Top of Records to use

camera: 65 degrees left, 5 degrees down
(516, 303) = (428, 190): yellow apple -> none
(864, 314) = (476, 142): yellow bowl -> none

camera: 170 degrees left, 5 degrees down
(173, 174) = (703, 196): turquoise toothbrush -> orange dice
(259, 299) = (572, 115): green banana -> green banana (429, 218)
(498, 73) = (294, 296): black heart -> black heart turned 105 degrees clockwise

Bottom of Records to use
Top of Records to use

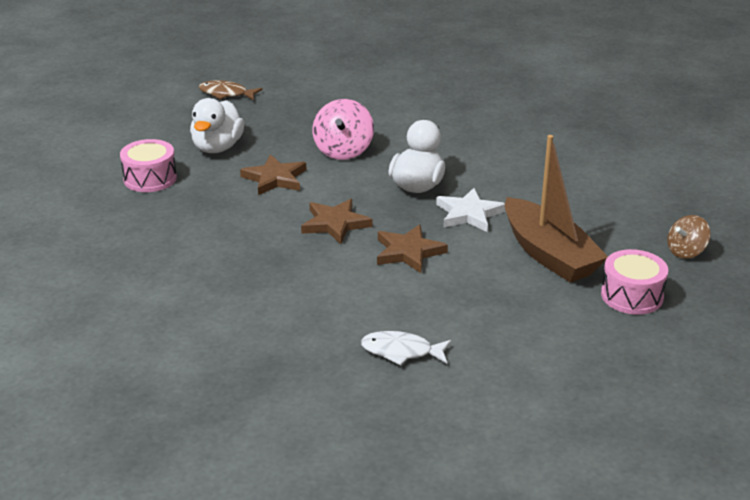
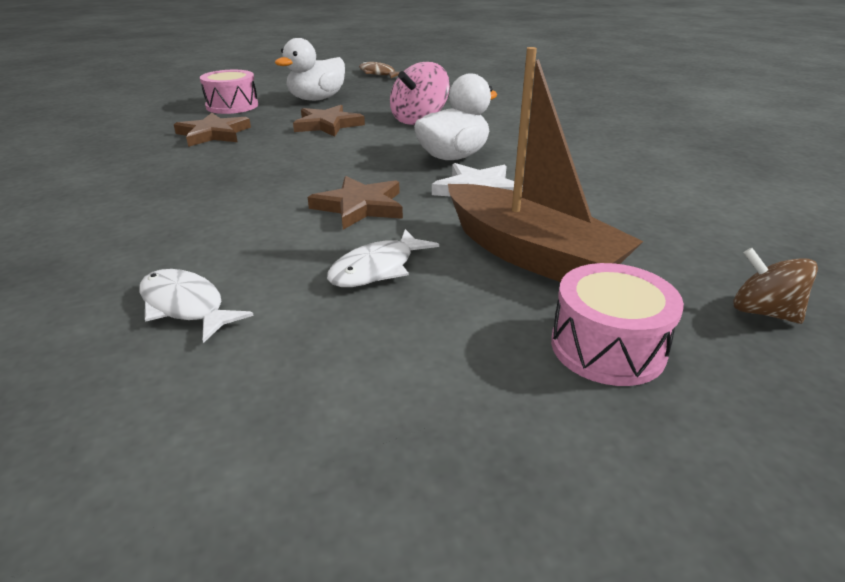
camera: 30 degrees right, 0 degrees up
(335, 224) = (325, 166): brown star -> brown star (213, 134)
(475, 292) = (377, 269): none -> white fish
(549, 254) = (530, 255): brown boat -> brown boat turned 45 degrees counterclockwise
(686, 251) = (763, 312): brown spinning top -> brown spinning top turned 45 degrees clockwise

Bottom of Records to use
Top of Records to use

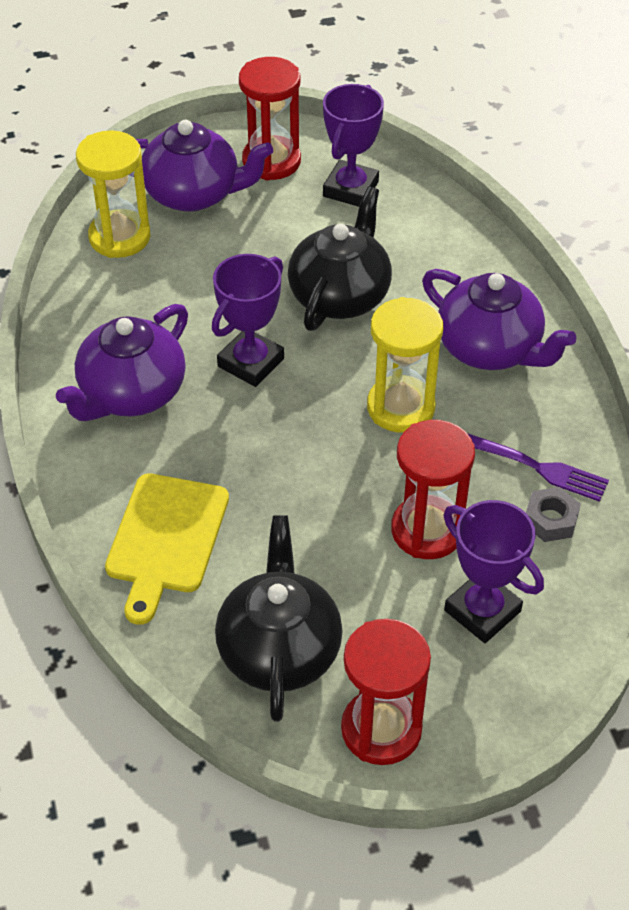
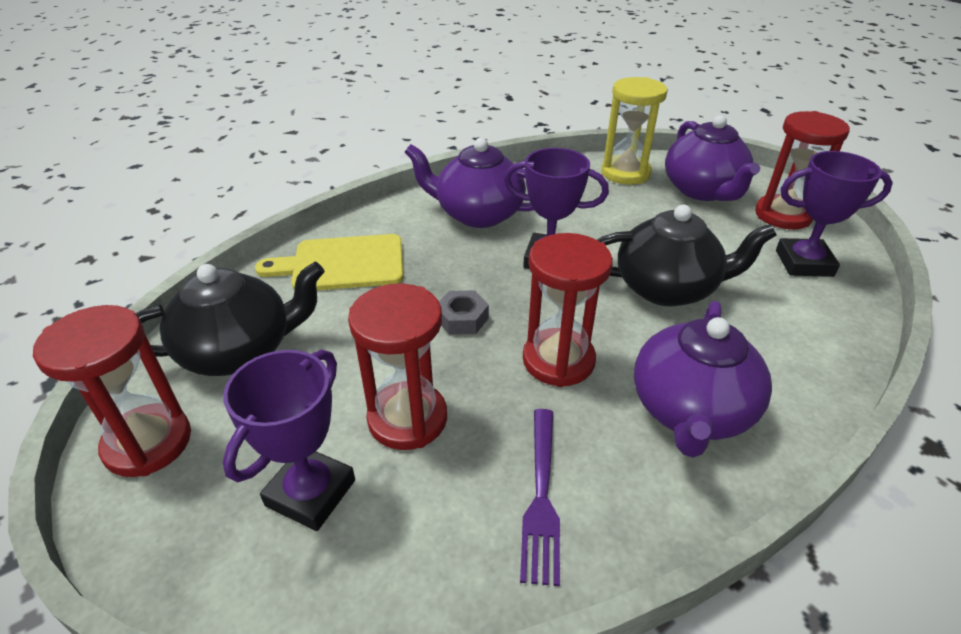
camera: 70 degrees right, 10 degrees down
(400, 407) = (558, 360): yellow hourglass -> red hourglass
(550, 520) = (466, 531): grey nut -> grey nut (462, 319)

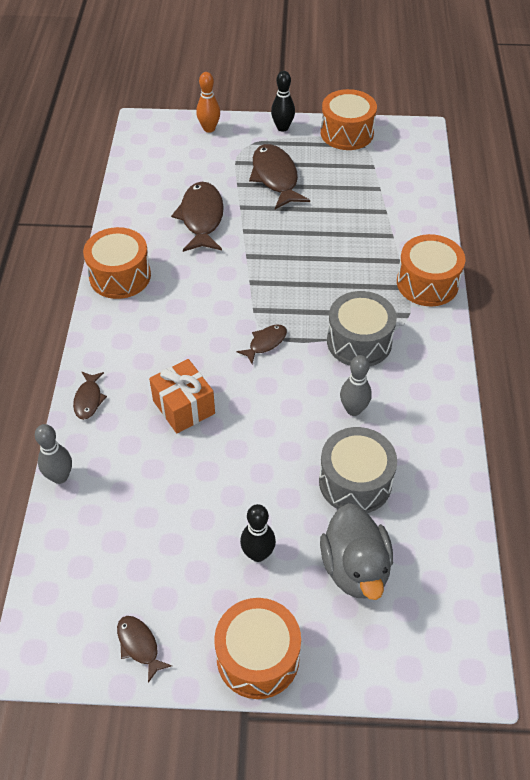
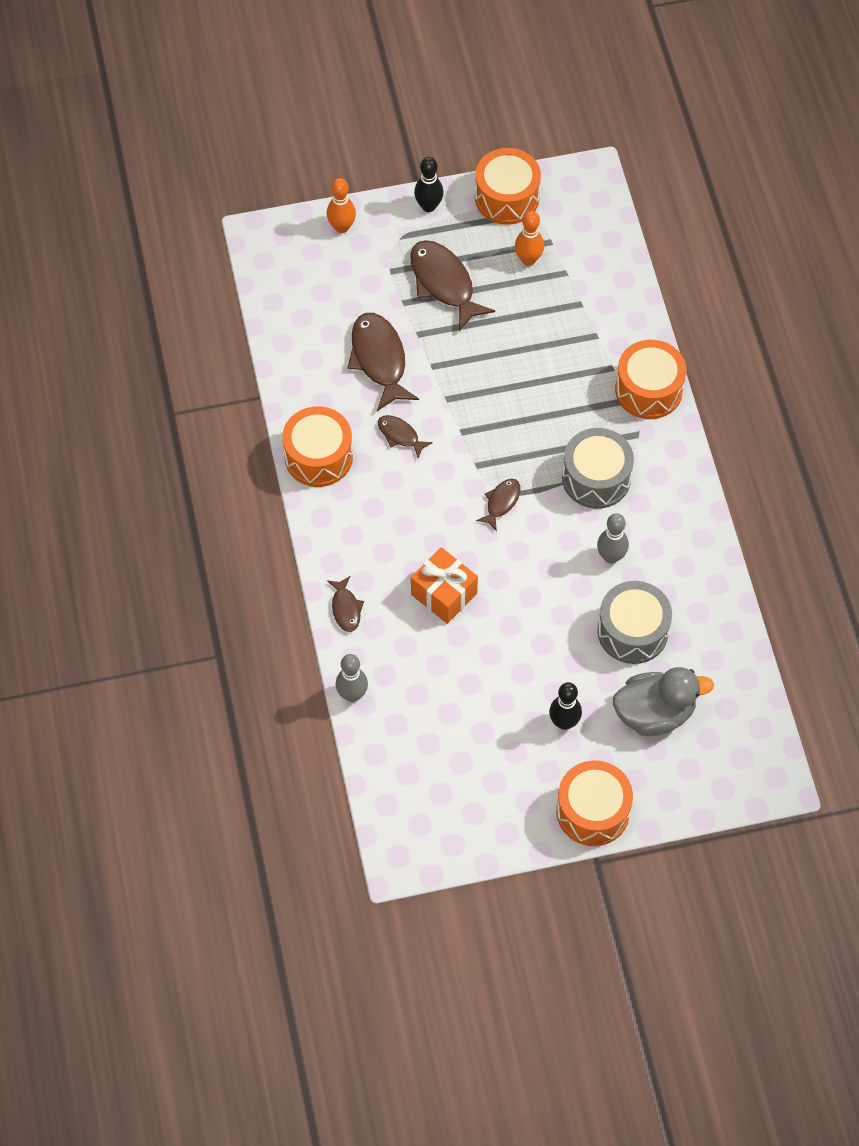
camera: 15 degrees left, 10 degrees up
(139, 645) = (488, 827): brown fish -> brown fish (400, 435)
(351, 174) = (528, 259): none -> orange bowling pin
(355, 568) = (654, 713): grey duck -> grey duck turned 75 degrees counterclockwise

Bottom of Records to use

Only one stretch of the entries above is wanted: the lines from the one containing "(173, 174) = (703, 196): turquoise" through the one containing "(498, 73) = (294, 296): black". Please reproduce it exactly.

» Written answer:
(173, 174) = (703, 196): turquoise toothbrush -> orange dice
(259, 299) = (572, 115): green banana -> green banana (429, 218)
(498, 73) = (294, 296): black heart -> black heart turned 105 degrees clockwise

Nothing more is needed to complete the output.